**Instructions for the task**
Retype every entry below without altering anything.

**Working data**

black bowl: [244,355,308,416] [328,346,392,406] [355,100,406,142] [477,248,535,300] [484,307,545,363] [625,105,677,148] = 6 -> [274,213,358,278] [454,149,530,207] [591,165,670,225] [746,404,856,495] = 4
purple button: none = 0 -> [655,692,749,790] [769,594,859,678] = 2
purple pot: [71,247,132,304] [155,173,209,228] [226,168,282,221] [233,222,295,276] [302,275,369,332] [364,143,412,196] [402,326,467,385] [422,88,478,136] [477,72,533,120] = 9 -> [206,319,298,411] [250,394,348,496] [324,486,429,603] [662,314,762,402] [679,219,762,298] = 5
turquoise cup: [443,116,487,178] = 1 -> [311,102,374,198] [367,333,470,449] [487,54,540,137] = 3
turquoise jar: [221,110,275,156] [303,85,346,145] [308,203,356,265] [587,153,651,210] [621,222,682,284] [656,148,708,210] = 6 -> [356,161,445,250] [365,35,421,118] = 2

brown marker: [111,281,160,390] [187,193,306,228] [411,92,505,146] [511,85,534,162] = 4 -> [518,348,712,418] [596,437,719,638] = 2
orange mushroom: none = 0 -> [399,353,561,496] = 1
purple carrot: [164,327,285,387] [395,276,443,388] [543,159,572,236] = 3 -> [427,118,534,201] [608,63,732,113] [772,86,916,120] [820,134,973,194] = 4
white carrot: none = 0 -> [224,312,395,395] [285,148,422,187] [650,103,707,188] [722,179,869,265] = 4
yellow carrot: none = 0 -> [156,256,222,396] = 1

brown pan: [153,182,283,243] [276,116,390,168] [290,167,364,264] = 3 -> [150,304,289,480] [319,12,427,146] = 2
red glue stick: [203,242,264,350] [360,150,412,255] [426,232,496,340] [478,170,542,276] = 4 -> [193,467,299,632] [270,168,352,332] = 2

**Reply to the exercise**
black bowl: [244,355,308,416] [328,346,392,406] [355,100,406,142] [477,248,535,300] [484,307,545,363] [625,105,677,148] = 6 -> [274,213,358,278] [454,149,530,207] [591,165,670,225] [746,404,856,495] = 4
purple button: none = 0 -> [655,692,749,790] [769,594,859,678] = 2
purple pot: [71,247,132,304] [155,173,209,228] [226,168,282,221] [233,222,295,276] [302,275,369,332] [364,143,412,196] [402,326,467,385] [422,88,478,136] [477,72,533,120] = 9 -> [206,319,298,411] [250,394,348,496] [324,486,429,603] [662,314,762,402] [679,219,762,298] = 5
turquoise cup: [443,116,487,178] = 1 -> [311,102,374,198] [367,333,470,449] [487,54,540,137] = 3
turquoise jar: [221,110,275,156] [303,85,346,145] [308,203,356,265] [587,153,651,210] [621,222,682,284] [656,148,708,210] = 6 -> [356,161,445,250] [365,35,421,118] = 2

brown marker: [111,281,160,390] [187,193,306,228] [411,92,505,146] [511,85,534,162] = 4 -> [518,348,712,418] [596,437,719,638] = 2
orange mushroom: none = 0 -> [399,353,561,496] = 1
purple carrot: [164,327,285,387] [395,276,443,388] [543,159,572,236] = 3 -> [427,118,534,201] [608,63,732,113] [772,86,916,120] [820,134,973,194] = 4
white carrot: none = 0 -> [224,312,395,395] [285,148,422,187] [650,103,707,188] [722,179,869,265] = 4
yellow carrot: none = 0 -> [156,256,222,396] = 1

brown pan: [153,182,283,243] [276,116,390,168] [290,167,364,264] = 3 -> [150,304,289,480] [319,12,427,146] = 2
red glue stick: [203,242,264,350] [360,150,412,255] [426,232,496,340] [478,170,542,276] = 4 -> [193,467,299,632] [270,168,352,332] = 2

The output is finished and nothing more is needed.